**About this exercise:** Copy out the listing that follows in its entirety, keeping it exactly the same.

**Task material:**
__________

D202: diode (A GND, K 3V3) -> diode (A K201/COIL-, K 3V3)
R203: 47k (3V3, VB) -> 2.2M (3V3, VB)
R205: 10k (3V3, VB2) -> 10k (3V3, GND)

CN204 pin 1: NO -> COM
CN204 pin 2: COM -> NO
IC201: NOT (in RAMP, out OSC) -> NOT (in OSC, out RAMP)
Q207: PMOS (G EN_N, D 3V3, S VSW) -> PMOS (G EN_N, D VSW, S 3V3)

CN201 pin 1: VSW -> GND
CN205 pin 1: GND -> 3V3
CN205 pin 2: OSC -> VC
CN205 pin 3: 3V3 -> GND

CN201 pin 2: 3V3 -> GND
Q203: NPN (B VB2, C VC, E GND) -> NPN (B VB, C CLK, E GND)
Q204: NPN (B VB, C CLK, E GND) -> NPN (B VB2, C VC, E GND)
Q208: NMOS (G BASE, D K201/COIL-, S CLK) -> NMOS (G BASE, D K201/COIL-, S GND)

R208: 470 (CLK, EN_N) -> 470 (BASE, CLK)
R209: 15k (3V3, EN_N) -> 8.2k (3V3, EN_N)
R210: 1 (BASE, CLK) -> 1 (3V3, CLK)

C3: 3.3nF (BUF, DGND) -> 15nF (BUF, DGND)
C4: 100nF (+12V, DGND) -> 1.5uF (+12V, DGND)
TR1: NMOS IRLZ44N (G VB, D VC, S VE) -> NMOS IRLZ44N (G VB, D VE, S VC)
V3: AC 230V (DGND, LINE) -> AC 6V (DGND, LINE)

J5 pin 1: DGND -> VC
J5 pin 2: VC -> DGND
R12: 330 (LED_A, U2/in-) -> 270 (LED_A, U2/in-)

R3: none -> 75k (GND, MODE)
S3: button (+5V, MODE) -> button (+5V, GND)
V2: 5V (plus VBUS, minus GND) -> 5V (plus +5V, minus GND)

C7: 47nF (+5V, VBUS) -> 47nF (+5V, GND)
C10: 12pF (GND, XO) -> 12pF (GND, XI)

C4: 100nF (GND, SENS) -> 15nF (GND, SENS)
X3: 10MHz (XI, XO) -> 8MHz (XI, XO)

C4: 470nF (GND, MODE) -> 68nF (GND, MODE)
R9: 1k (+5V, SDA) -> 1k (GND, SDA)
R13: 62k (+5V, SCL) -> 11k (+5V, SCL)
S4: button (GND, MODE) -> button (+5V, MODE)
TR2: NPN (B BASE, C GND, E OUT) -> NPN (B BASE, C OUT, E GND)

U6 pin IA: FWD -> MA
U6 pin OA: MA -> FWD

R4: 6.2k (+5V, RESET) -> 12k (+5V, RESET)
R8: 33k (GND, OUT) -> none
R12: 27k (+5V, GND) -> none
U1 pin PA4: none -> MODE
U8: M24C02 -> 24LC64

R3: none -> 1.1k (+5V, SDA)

__________

**Answer for this exercise:**
D202: diode (A GND, K 3V3) -> diode (A K201/COIL-, K 3V3)
R203: 47k (3V3, VB) -> 2.2M (3V3, VB)
R205: 10k (3V3, VB2) -> 10k (3V3, GND)

CN204 pin 1: NO -> COM
CN204 pin 2: COM -> NO
IC201: NOT (in RAMP, out OSC) -> NOT (in OSC, out RAMP)
Q207: PMOS (G EN_N, D 3V3, S VSW) -> PMOS (G EN_N, D VSW, S 3V3)

CN201 pin 1: VSW -> GND
CN205 pin 1: GND -> 3V3
CN205 pin 2: OSC -> VC
CN205 pin 3: 3V3 -> GND

CN201 pin 2: 3V3 -> GND
Q203: NPN (B VB2, C VC, E GND) -> NPN (B VB, C CLK, E GND)
Q204: NPN (B VB, C CLK, E GND) -> NPN (B VB2, C VC, E GND)
Q208: NMOS (G BASE, D K201/COIL-, S CLK) -> NMOS (G BASE, D K201/COIL-, S GND)

R208: 470 (CLK, EN_N) -> 470 (BASE, CLK)
R209: 15k (3V3, EN_N) -> 8.2k (3V3, EN_N)
R210: 1 (BASE, CLK) -> 1 (3V3, CLK)

C3: 3.3nF (BUF, DGND) -> 15nF (BUF, DGND)
C4: 100nF (+12V, DGND) -> 1.5uF (+12V, DGND)
TR1: NMOS IRLZ44N (G VB, D VC, S VE) -> NMOS IRLZ44N (G VB, D VE, S VC)
V3: AC 230V (DGND, LINE) -> AC 6V (DGND, LINE)

J5 pin 1: DGND -> VC
J5 pin 2: VC -> DGND
R12: 330 (LED_A, U2/in-) -> 270 (LED_A, U2/in-)

R3: none -> 75k (GND, MODE)
S3: button (+5V, MODE) -> button (+5V, GND)
V2: 5V (plus VBUS, minus GND) -> 5V (plus +5V, minus GND)

C7: 47nF (+5V, VBUS) -> 47nF (+5V, GND)
C10: 12pF (GND, XO) -> 12pF (GND, XI)

C4: 100nF (GND, SENS) -> 15nF (GND, SENS)
X3: 10MHz (XI, XO) -> 8MHz (XI, XO)

C4: 470nF (GND, MODE) -> 68nF (GND, MODE)
R9: 1k (+5V, SDA) -> 1k (GND, SDA)
R13: 62k (+5V, SCL) -> 11k (+5V, SCL)
S4: button (GND, MODE) -> button (+5V, MODE)
TR2: NPN (B BASE, C GND, E OUT) -> NPN (B BASE, C OUT, E GND)

U6 pin IA: FWD -> MA
U6 pin OA: MA -> FWD

R4: 6.2k (+5V, RESET) -> 12k (+5V, RESET)
R8: 33k (GND, OUT) -> none
R12: 27k (+5V, GND) -> none
U1 pin PA4: none -> MODE
U8: M24C02 -> 24LC64

R3: none -> 1.1k (+5V, SDA)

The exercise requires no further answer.